Data listing below:

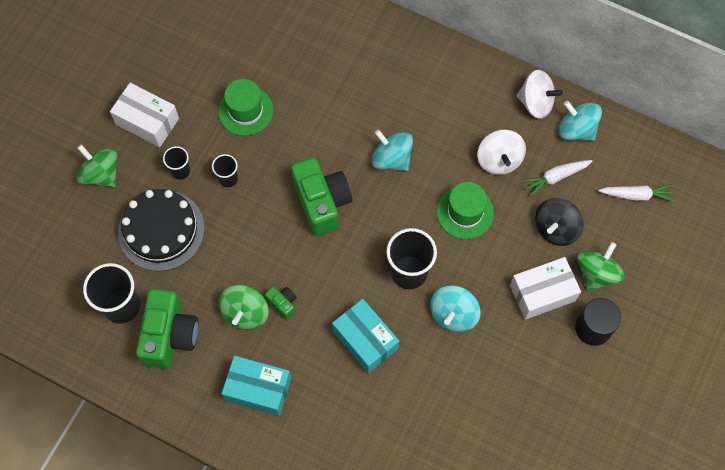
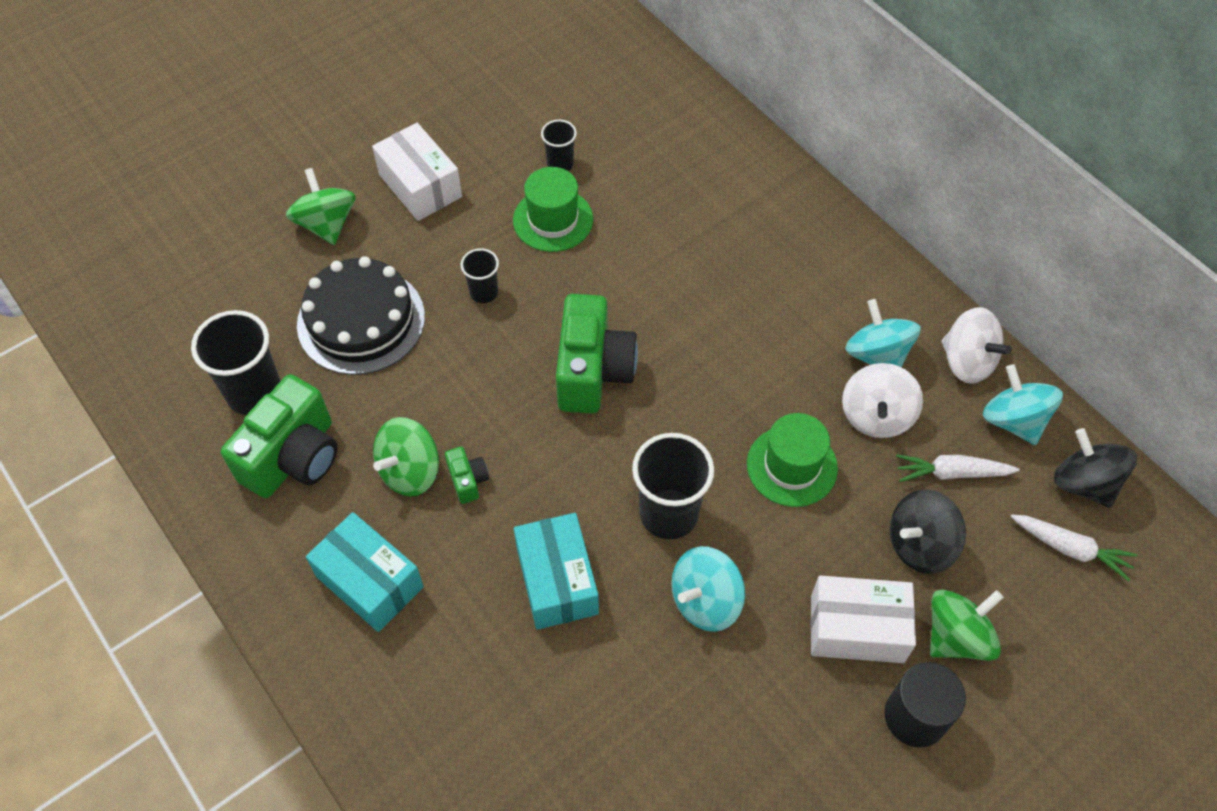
camera: 25 degrees right, 10 degrees down
(180, 171) = (427, 259): black cup -> black cup (560, 164)
(391, 158) = (720, 354): turquoise spinning top -> turquoise spinning top (877, 355)
(629, 152) = (1084, 483): none -> black spinning top

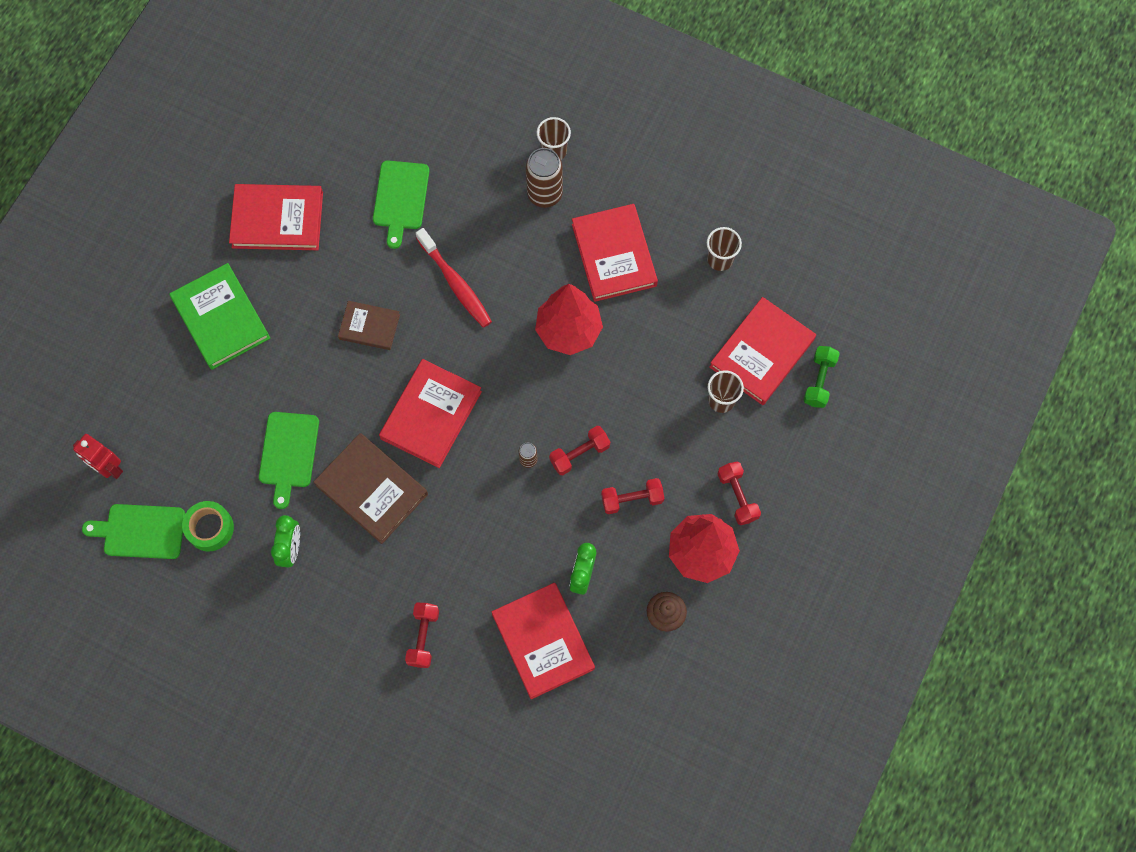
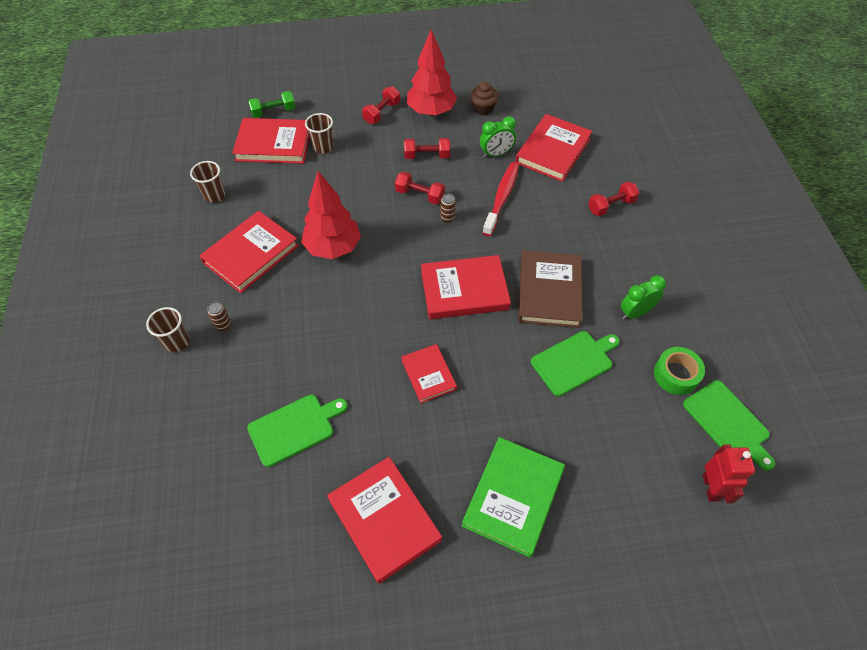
camera: 125 degrees left, 15 degrees down
(369, 327) = (428, 375): brown book -> red book
(455, 283) = (346, 338): red toothbrush -> red toothbrush (502, 198)
(544, 194) = (223, 325): brown can -> brown can, size x0.48
(632, 499) = (427, 156): red dumbbell -> red dumbbell turned 45 degrees counterclockwise

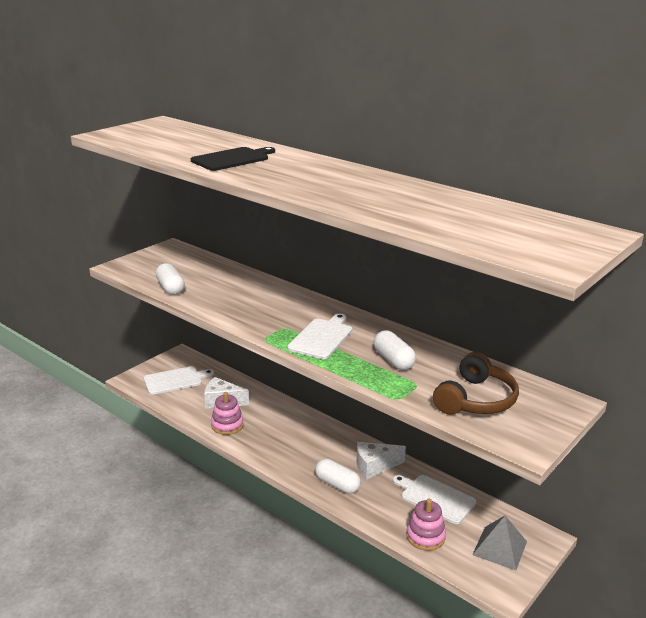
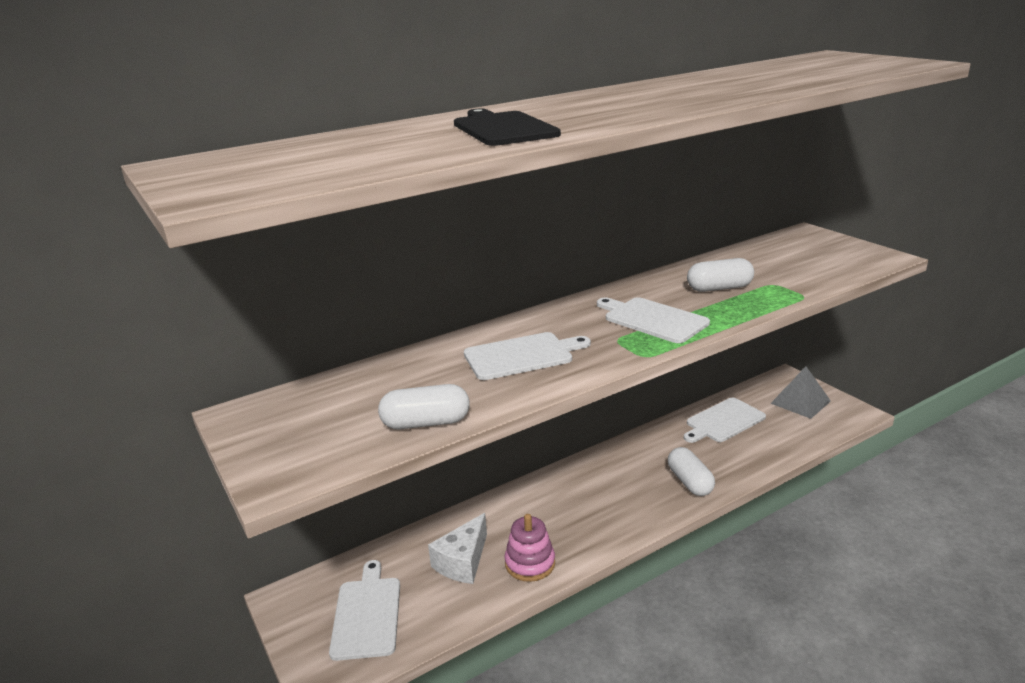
camera: 70 degrees left, 0 degrees up
(252, 301) = (522, 356): none -> white cutting board
(337, 484) = (689, 482): white capsule -> white capsule turned 75 degrees counterclockwise
(374, 466) = (661, 449): white cheese -> none
(425, 536) = (784, 439): pink stacking toy -> none
(475, 399) = (804, 264): brown headphones -> none

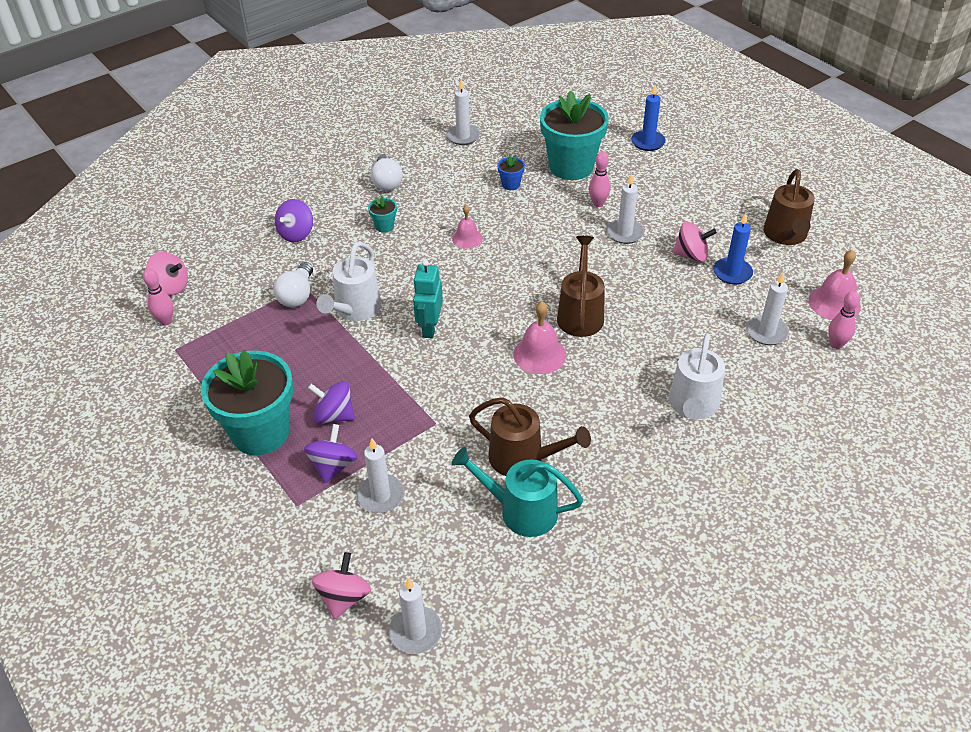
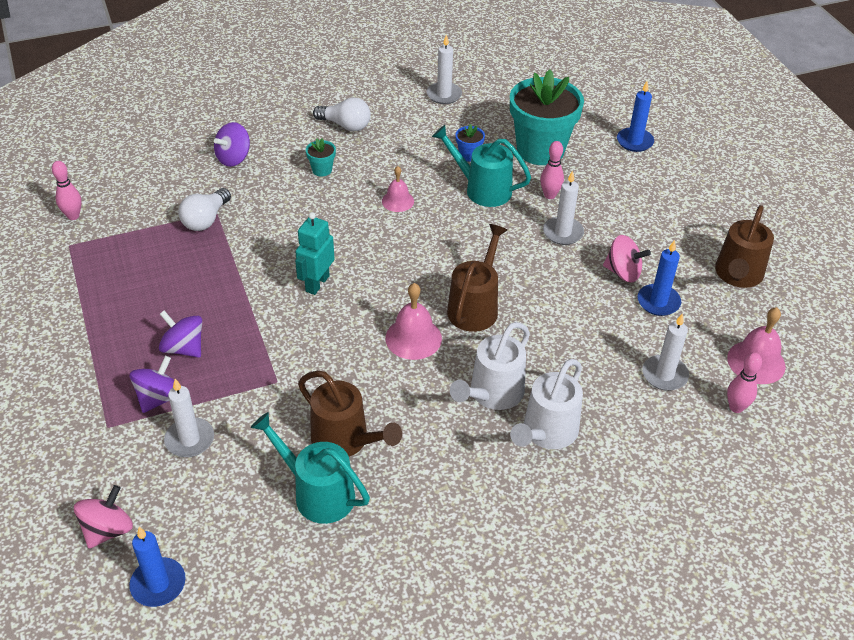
camera: 15 degrees right, 0 degrees up
(171, 286) = (94, 183): pink spinning top -> none
(260, 433) = (108, 347): turquoise flower pot -> none
(355, 310) = (253, 248): white watering can -> white watering can (492, 394)
(387, 182) = (345, 125): white light bulb -> white light bulb turned 75 degrees counterclockwise
(415, 632) = (158, 584): white candle -> blue candle
(537, 211) = (482, 189): none -> turquoise watering can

End of Data listing.

## Your objective
Could you please find every line of the listing above holding the string "right" and copy it?

## Task response
camera: 25 degrees right, 10 degrees down
camera: 15 degrees right, 0 degrees up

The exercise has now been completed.